EXERCISE AIM = As the answer, give exactly the lines of the records below from the one with "gray circle: (64, 25) -> (78, 70), moved" through the one with "pink square: (36, 68) -> (84, 172), size x1.5", ends included and pictures left out.

Saved data entries
══════

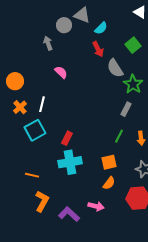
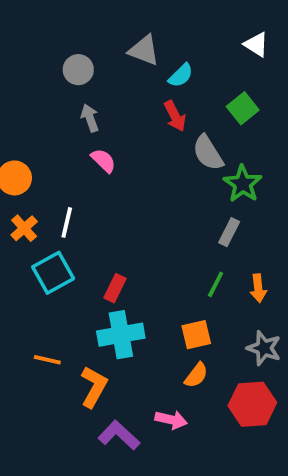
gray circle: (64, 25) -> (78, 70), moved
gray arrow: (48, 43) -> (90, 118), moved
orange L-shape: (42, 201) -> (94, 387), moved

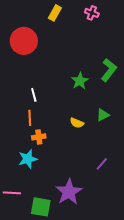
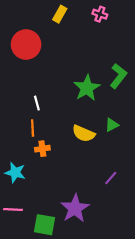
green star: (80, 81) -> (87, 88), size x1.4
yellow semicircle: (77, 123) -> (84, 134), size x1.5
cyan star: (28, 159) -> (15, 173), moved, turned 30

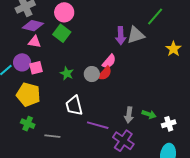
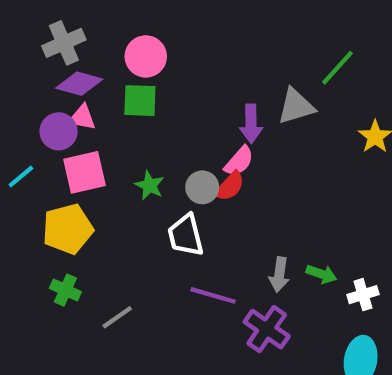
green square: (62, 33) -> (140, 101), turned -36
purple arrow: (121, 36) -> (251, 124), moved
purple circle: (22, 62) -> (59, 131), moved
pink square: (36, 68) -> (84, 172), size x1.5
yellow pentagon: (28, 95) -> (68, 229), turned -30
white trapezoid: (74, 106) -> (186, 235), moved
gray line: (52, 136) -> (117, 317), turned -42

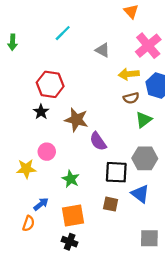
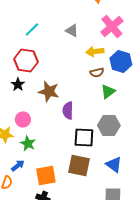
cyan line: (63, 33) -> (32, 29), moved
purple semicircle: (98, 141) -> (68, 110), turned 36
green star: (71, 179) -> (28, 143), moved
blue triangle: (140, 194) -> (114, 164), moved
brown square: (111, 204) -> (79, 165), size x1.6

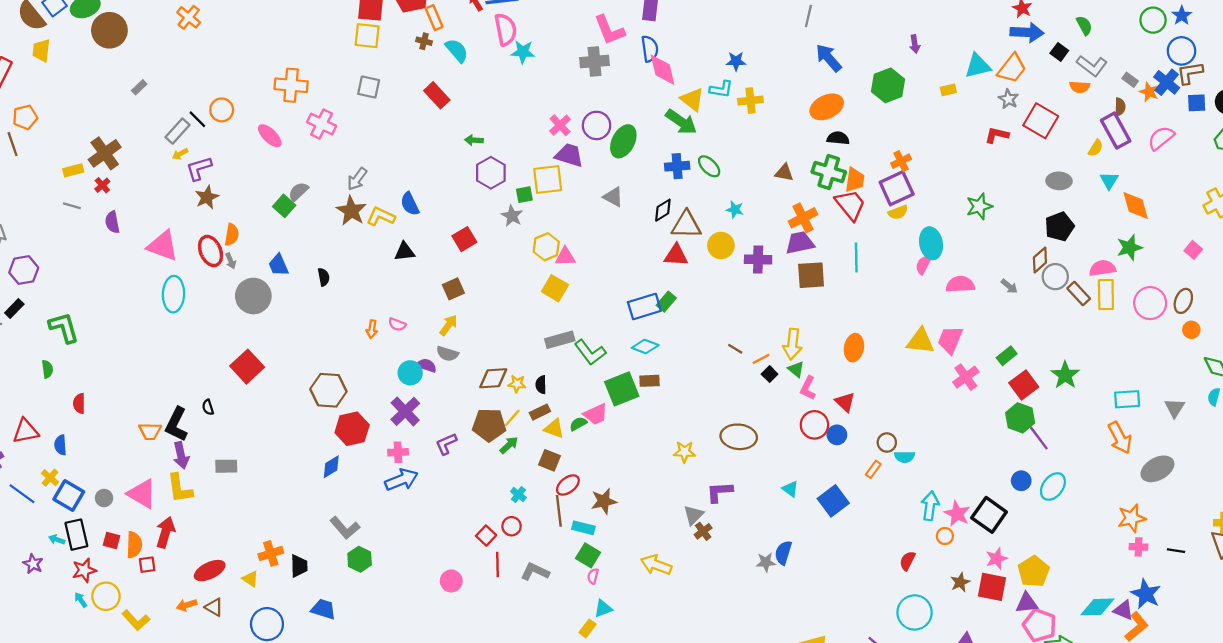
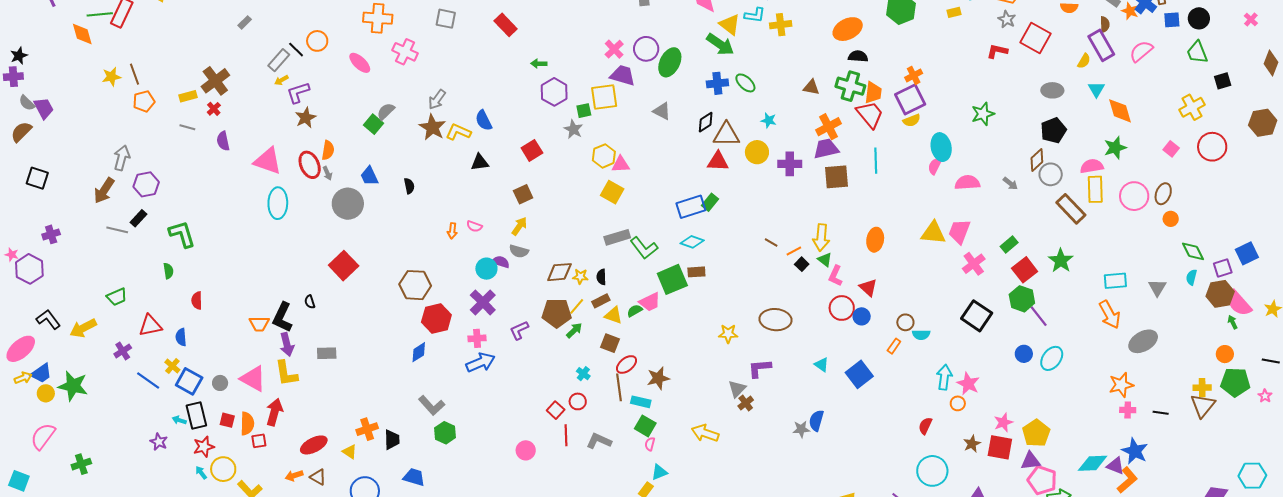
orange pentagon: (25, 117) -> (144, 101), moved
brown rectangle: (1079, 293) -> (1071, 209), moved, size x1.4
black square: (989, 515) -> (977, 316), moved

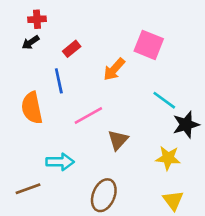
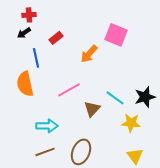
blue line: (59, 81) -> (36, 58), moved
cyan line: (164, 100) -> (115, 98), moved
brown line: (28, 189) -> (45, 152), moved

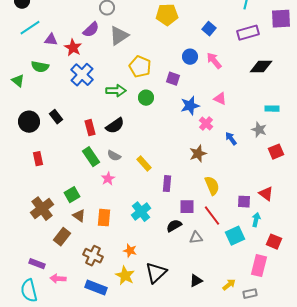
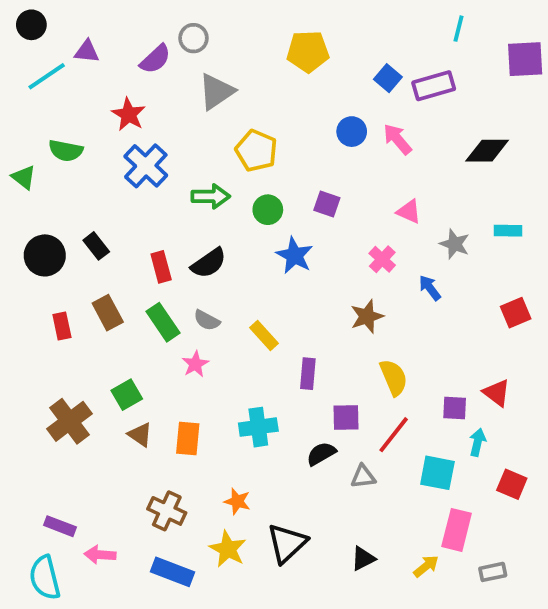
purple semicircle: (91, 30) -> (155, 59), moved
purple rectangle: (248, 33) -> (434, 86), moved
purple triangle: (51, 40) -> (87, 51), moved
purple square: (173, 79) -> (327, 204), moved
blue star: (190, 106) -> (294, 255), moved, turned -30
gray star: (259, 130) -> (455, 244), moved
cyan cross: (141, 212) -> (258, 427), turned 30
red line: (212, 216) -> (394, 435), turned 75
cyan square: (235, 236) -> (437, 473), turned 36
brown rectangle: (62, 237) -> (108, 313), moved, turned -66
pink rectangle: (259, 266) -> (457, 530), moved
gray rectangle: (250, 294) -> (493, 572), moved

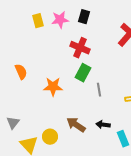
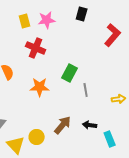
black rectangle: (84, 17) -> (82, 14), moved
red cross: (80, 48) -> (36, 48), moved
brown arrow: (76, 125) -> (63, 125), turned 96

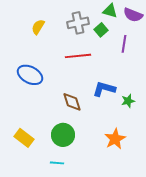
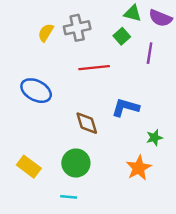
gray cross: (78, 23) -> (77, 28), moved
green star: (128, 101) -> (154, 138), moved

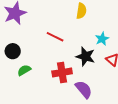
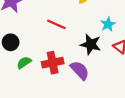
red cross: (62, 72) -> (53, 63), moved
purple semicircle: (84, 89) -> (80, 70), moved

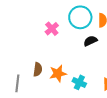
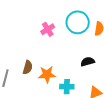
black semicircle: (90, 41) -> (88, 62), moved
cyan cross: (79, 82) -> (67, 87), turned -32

══════

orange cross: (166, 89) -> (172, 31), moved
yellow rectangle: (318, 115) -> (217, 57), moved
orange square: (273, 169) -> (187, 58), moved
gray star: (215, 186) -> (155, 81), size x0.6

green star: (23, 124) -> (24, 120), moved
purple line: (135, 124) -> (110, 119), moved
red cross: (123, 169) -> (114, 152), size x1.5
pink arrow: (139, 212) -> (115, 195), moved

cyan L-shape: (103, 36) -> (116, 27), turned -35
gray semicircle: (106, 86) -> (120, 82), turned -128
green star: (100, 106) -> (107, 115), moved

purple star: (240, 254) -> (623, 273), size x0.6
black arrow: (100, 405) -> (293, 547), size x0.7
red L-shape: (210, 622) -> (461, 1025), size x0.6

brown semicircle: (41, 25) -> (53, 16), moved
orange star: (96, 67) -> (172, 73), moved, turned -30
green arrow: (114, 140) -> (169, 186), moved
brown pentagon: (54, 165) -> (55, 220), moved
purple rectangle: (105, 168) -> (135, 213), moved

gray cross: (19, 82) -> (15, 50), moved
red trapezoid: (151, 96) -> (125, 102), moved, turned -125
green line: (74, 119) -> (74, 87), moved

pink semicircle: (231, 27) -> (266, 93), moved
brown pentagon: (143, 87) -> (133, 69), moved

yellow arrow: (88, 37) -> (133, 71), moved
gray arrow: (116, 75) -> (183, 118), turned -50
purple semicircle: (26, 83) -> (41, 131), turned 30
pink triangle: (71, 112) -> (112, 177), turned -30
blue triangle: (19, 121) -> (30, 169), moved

══════

EXPECTED ANSWER =
gray circle: (64, 25) -> (78, 70), moved
gray arrow: (48, 43) -> (90, 118), moved
orange L-shape: (42, 201) -> (94, 387), moved

green star: (80, 81) -> (87, 88), size x1.4
yellow semicircle: (77, 123) -> (84, 134), size x1.5
cyan star: (28, 159) -> (15, 173), moved, turned 30

green square: (62, 33) -> (140, 101), turned -36
purple arrow: (121, 36) -> (251, 124), moved
purple circle: (22, 62) -> (59, 131), moved
pink square: (36, 68) -> (84, 172), size x1.5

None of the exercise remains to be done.